▶ Collected data:
Segment Open

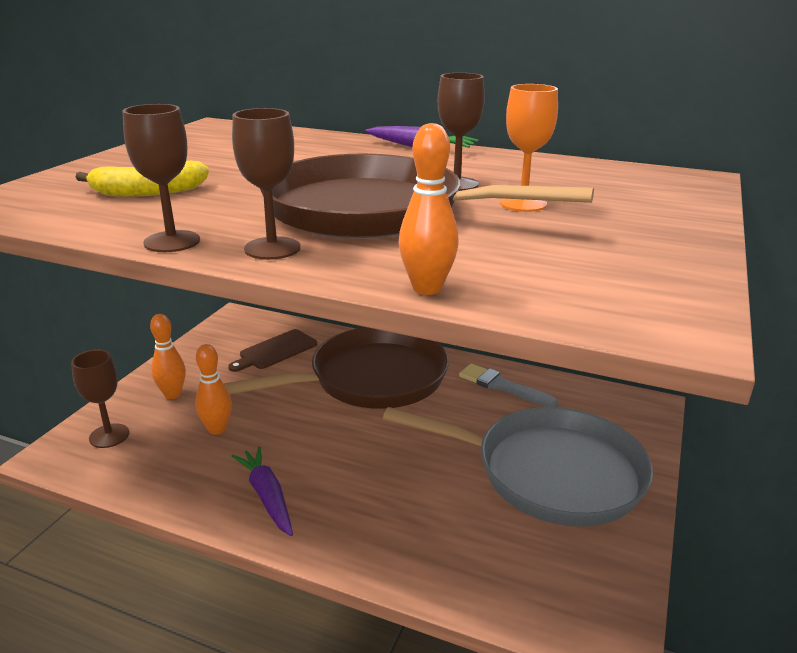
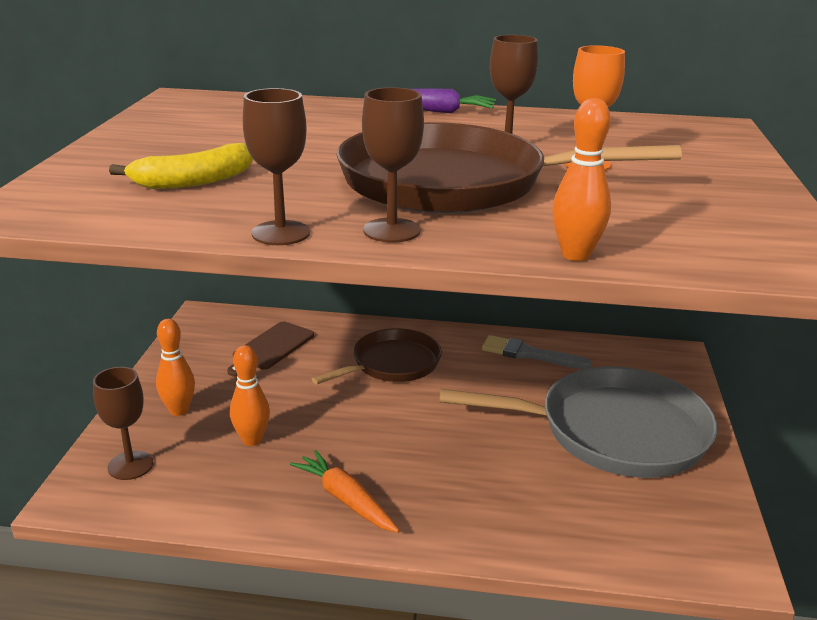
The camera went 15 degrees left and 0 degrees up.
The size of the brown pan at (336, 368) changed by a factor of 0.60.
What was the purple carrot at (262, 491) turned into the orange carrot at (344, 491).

Segment Closed

▶ Task instructions:
Could you give again exactly the lines from the line containing "The size of" through the final line of the data above, and no others?

▶ Exercise solution:
The size of the brown pan at (336, 368) changed by a factor of 0.60.
What was the purple carrot at (262, 491) turned into the orange carrot at (344, 491).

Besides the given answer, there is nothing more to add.